(THE INPUT begins)

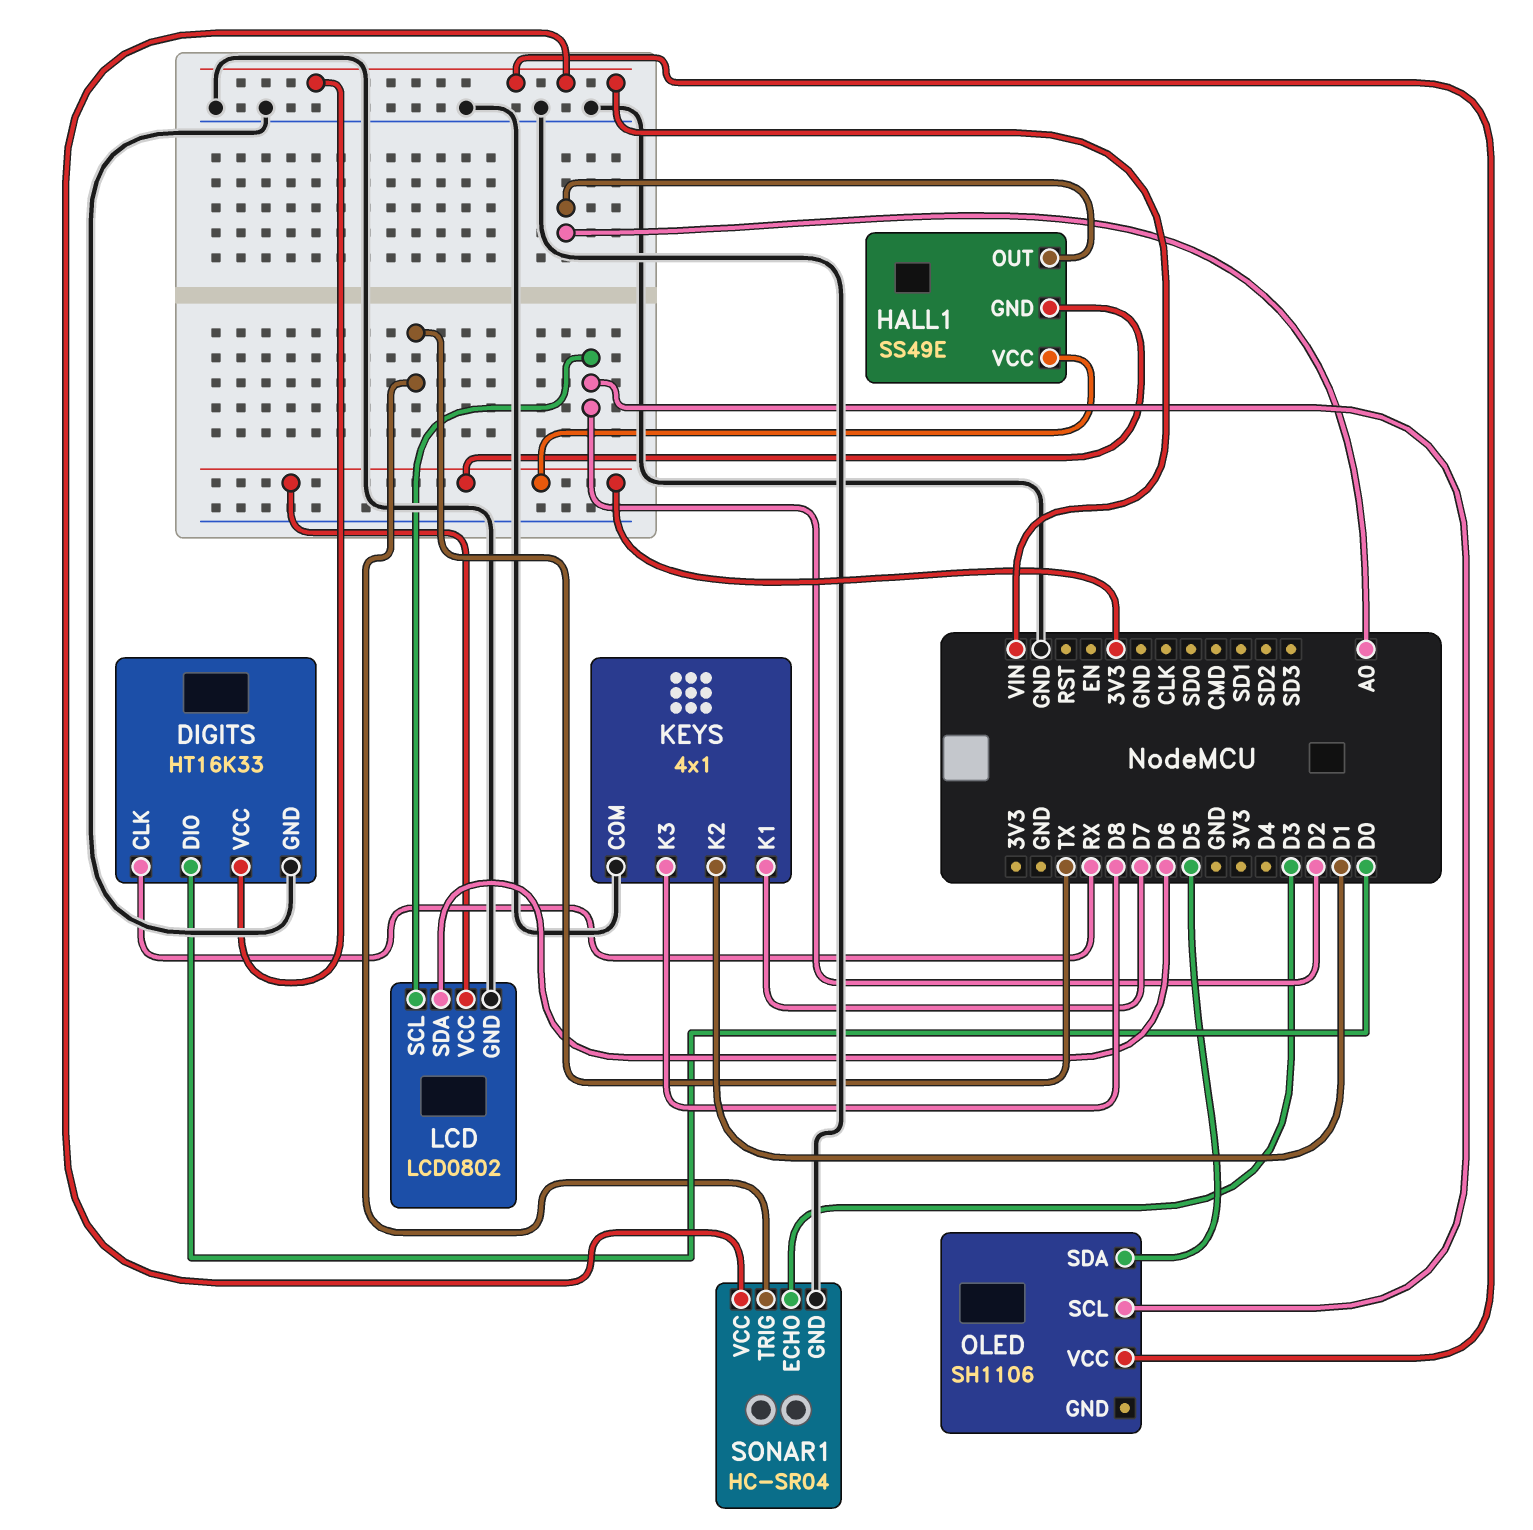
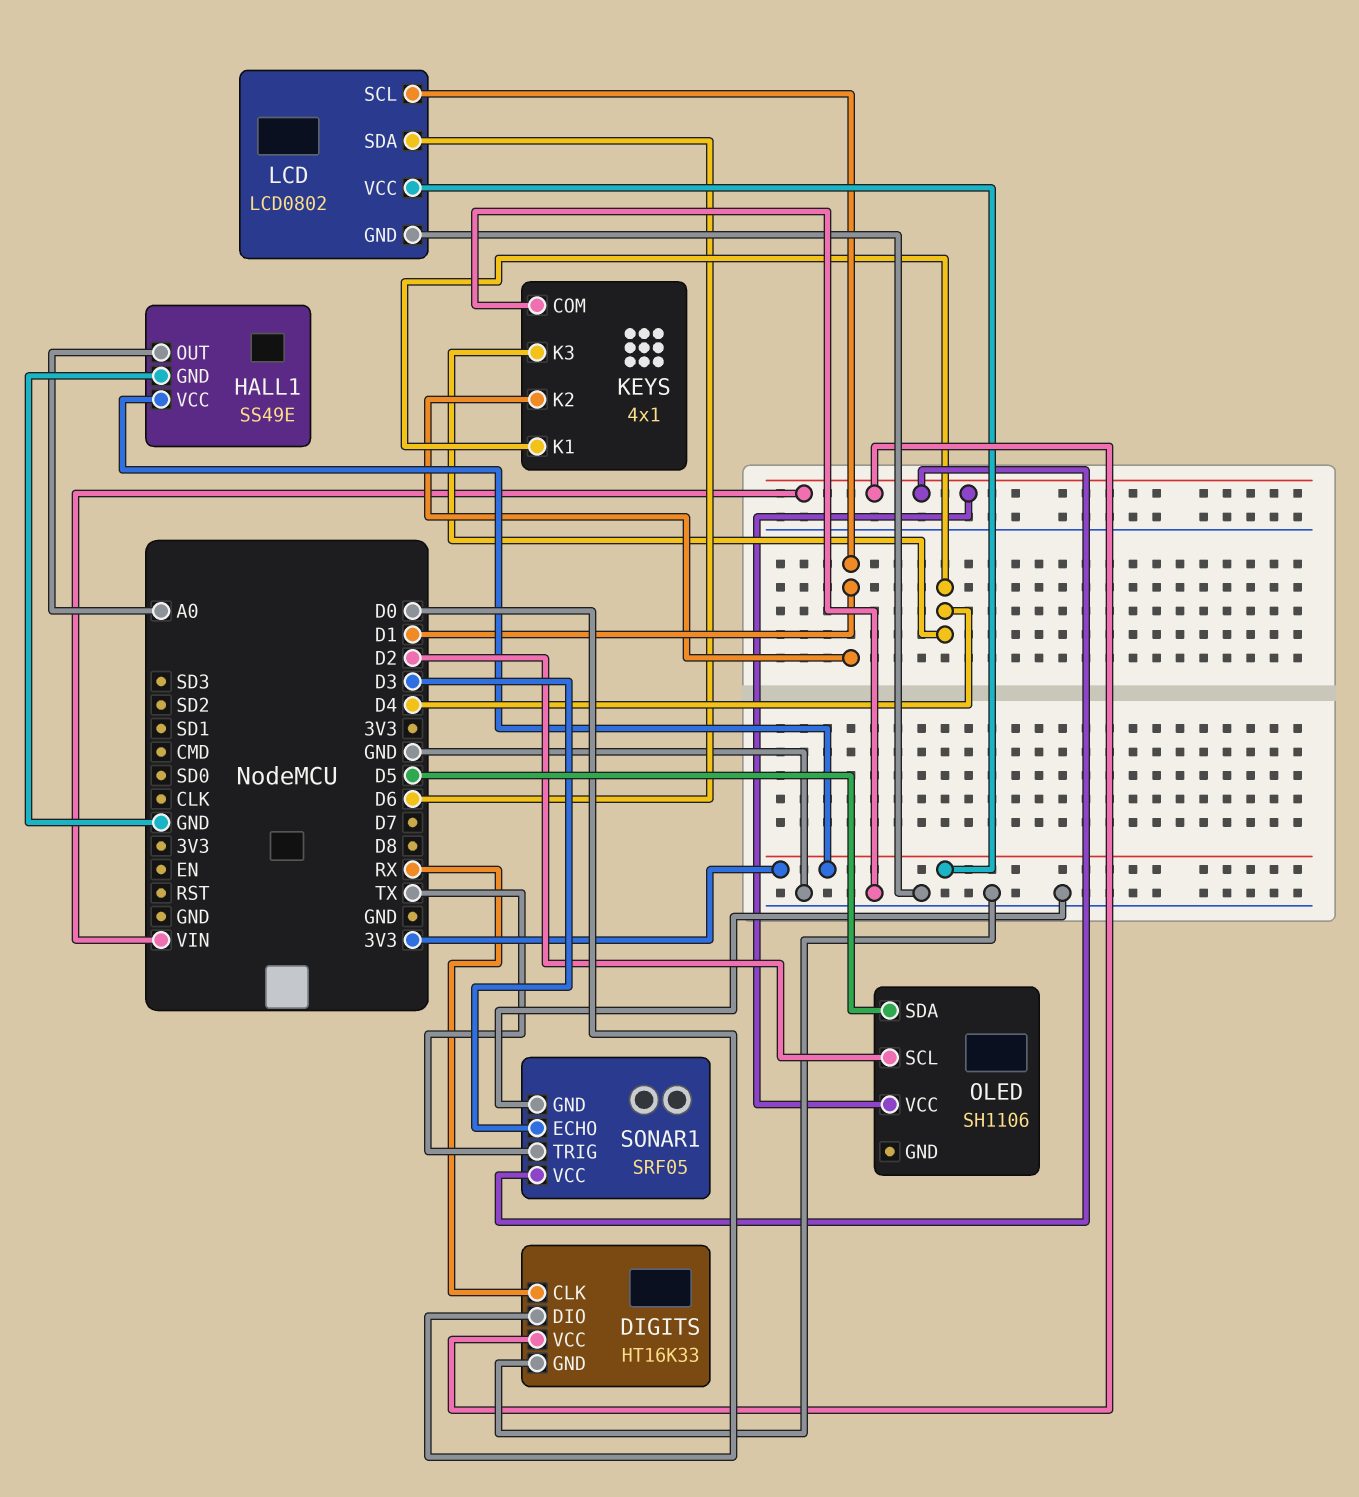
HALL1 pin GND: 3V3 -> GND
KEYS pin K1: D7 -> D4
KEYS pin K3: D8 -> D4
LCD pin SCL: D2 -> D1
SONAR1: HC-SR04 -> SRF05

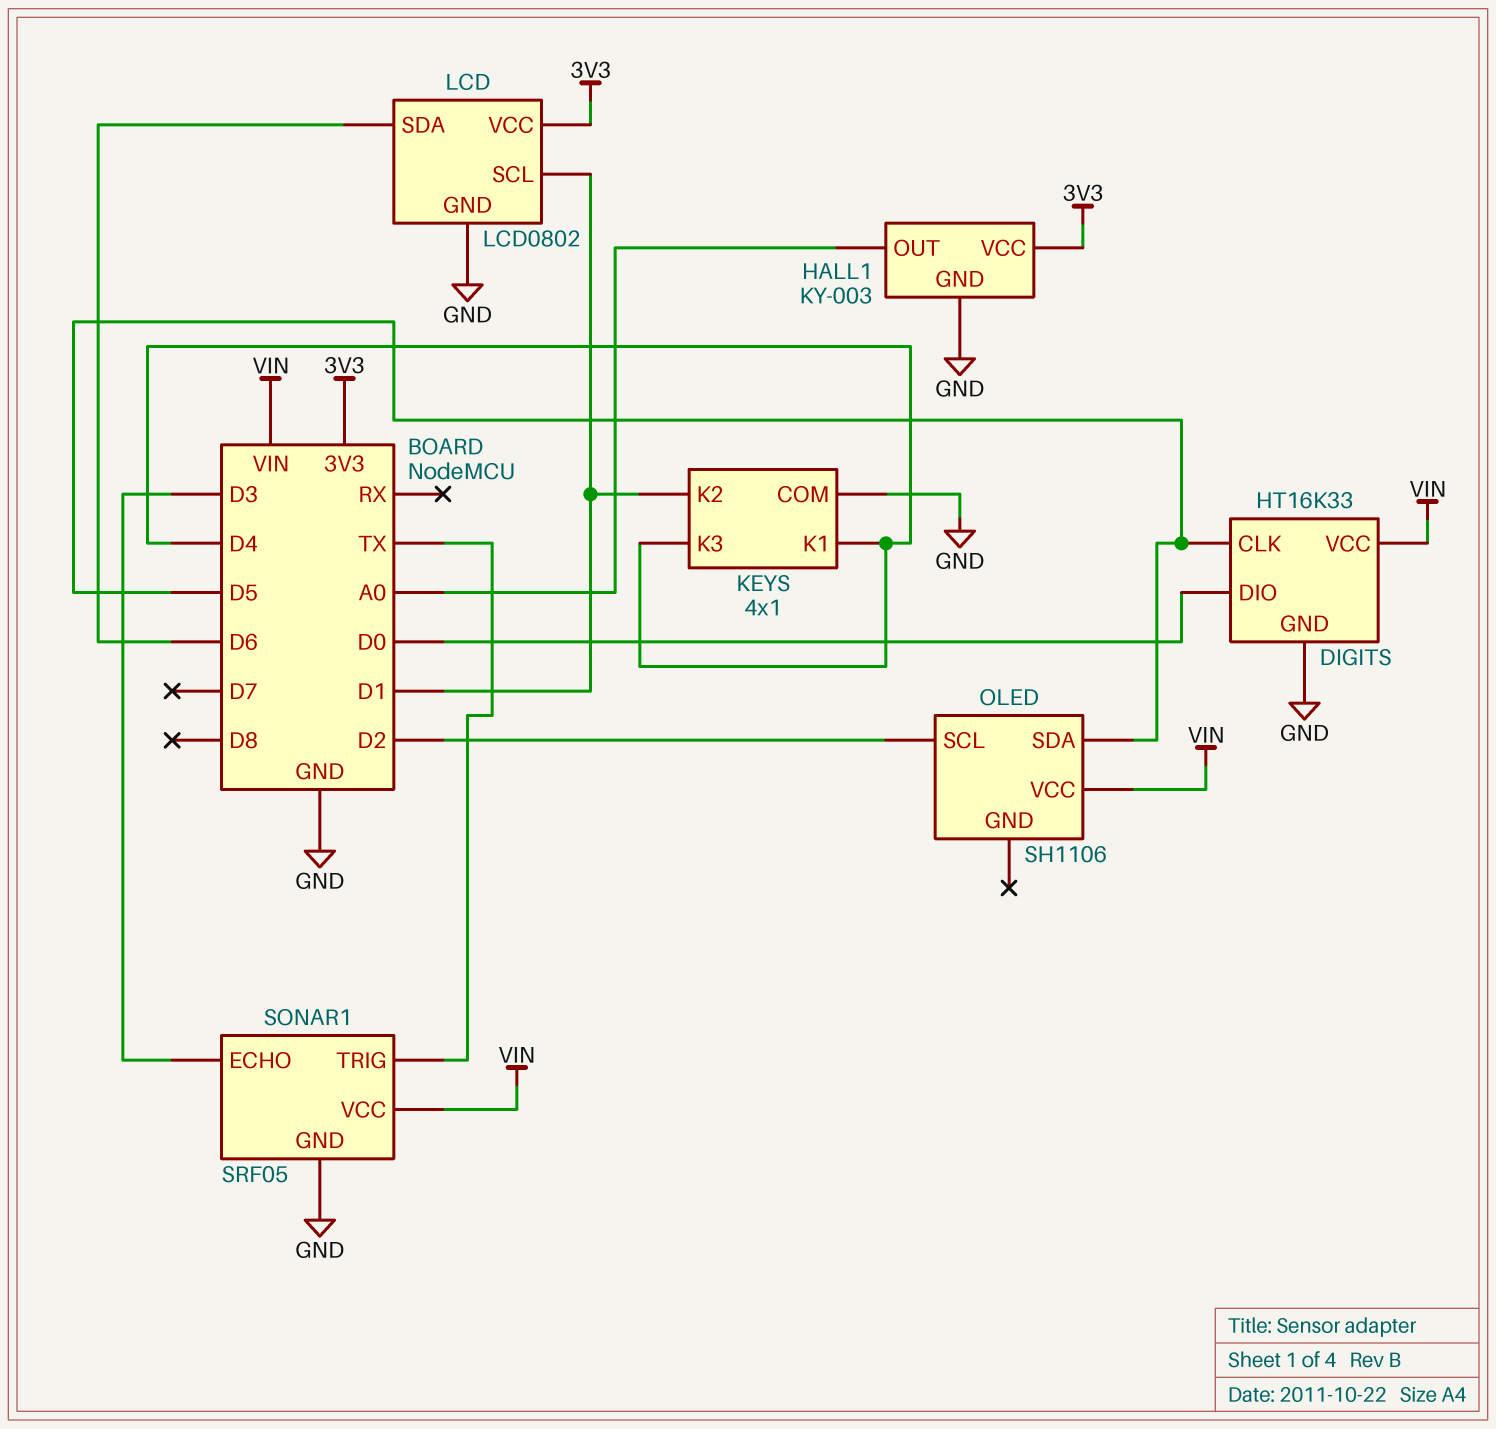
DIGITS pin CLK: RX -> D5
HALL1: SS49E -> KY-003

(THE INPUT ends)

(YOUR GOAL):
Beginning with the line that has "KEYS pin K1: D7 -> D4", repeat each remaining line of the data above word for word, keeping pictures out.

(EXERCISE SOLUTION):
KEYS pin K1: D7 -> D4
KEYS pin K3: D8 -> D4
LCD pin SCL: D2 -> D1
SONAR1: HC-SR04 -> SRF05

DIGITS pin CLK: RX -> D5
HALL1: SS49E -> KY-003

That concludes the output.